Recorded data ->
|---|
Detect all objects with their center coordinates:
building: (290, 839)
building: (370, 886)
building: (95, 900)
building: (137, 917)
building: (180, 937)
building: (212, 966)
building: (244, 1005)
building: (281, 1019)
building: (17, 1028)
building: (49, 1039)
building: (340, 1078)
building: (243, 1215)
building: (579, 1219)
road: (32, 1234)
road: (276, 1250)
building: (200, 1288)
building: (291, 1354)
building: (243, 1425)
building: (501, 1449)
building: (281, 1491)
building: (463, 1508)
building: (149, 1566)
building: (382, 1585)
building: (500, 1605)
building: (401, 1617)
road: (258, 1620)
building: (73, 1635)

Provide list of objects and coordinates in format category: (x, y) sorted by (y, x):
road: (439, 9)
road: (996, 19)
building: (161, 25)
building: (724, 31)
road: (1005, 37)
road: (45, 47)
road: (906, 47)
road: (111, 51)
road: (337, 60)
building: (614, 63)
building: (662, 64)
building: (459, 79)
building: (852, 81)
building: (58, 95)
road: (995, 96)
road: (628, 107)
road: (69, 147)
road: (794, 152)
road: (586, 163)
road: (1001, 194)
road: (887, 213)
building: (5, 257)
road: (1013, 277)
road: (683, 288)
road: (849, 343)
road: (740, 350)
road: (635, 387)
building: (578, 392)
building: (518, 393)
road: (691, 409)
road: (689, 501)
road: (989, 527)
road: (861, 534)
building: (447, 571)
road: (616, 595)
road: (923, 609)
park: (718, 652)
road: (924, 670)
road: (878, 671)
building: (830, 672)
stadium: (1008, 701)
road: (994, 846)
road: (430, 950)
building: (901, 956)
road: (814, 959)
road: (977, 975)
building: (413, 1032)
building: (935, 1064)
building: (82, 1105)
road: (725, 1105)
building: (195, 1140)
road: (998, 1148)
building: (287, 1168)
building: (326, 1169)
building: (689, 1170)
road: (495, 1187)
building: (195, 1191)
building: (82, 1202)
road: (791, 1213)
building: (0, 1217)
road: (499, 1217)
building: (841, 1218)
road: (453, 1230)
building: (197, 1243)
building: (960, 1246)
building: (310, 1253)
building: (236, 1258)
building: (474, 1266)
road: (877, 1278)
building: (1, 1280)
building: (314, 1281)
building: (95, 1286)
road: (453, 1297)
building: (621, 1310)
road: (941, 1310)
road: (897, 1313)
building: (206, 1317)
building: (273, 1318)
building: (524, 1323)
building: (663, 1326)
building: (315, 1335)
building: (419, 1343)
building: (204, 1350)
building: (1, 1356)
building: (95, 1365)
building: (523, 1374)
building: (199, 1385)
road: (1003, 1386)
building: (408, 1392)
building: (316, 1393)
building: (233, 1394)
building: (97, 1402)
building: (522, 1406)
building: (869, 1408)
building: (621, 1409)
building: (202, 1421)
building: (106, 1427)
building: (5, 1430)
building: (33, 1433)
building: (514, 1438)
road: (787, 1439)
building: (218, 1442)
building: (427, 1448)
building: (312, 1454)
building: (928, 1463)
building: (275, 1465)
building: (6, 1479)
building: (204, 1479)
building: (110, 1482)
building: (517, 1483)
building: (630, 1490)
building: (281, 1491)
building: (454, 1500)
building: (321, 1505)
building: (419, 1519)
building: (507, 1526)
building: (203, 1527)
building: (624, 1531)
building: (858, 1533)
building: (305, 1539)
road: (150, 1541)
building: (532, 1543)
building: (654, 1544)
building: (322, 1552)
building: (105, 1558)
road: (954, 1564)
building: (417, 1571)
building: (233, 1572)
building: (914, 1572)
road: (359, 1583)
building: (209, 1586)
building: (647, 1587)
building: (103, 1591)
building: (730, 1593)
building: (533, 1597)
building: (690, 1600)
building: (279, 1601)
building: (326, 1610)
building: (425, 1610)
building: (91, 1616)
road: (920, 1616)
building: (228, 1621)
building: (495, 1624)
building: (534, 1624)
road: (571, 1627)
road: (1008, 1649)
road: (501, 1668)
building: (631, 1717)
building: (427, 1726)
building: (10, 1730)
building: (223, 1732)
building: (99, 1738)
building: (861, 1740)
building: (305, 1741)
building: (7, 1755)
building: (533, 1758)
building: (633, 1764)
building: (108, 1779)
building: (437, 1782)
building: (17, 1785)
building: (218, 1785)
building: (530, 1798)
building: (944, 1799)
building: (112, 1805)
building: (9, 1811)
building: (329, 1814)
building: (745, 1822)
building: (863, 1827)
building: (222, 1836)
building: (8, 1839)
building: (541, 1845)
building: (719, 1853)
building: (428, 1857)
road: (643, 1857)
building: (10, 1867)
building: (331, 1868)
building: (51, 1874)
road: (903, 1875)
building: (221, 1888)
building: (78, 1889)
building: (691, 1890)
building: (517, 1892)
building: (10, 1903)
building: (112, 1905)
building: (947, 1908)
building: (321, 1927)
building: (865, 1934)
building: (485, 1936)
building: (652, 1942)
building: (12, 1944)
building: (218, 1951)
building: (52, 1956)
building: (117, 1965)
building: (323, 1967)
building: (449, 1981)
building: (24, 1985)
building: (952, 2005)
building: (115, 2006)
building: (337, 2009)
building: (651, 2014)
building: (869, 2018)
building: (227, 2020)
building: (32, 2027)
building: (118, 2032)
|---|
Problem to solve ->
Look through the entries. Copy out each line with "coordinates" in it.

Response box ->
Detect all objects with their center coordinates:
Provide list of objects and coordinates in format category: (x, y) sorted by (y, x):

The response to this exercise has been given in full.